▸ **EXERCISE**
Filter the listing down to the lines containing the word "square".
DATA SUPPLIED: Begin
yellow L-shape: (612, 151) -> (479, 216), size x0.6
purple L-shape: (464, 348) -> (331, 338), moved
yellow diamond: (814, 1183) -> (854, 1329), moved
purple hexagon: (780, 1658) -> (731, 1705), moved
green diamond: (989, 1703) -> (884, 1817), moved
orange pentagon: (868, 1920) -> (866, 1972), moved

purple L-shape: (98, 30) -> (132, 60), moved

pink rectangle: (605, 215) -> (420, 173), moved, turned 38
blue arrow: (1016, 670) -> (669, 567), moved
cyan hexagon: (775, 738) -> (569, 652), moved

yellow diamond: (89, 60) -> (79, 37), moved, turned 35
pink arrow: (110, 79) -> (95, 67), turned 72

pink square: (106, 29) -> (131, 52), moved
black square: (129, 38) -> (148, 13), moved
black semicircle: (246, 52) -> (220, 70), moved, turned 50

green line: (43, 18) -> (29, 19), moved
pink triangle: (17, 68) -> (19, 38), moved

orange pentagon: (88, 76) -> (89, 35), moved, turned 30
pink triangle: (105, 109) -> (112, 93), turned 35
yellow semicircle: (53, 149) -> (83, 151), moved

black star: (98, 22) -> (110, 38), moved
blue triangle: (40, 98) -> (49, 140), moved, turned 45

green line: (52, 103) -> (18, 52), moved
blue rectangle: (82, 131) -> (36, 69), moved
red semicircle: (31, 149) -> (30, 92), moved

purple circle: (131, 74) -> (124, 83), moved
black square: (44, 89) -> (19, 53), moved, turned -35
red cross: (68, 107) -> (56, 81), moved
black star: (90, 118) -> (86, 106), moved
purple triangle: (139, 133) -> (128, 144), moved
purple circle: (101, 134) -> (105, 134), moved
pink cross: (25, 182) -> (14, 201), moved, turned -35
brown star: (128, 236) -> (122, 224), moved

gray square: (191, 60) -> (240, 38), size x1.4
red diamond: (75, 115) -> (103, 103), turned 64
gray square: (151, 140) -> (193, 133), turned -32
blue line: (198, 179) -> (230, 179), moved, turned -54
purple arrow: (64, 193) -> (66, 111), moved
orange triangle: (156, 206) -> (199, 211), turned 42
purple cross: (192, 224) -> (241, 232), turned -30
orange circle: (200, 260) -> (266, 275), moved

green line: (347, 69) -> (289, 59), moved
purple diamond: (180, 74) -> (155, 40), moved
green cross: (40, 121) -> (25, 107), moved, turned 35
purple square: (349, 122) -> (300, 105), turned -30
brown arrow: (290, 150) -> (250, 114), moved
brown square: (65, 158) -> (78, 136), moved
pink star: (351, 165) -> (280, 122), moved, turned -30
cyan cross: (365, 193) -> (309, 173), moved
DATA SUPPLIED: End
▸ **SOLUTION FOR THIS EXERCISE**
pink square: (106, 29) -> (131, 52), moved
black square: (129, 38) -> (148, 13), moved
black square: (44, 89) -> (19, 53), moved, turned -35
gray square: (191, 60) -> (240, 38), size x1.4
gray square: (151, 140) -> (193, 133), turned -32
purple square: (349, 122) -> (300, 105), turned -30
brown square: (65, 158) -> (78, 136), moved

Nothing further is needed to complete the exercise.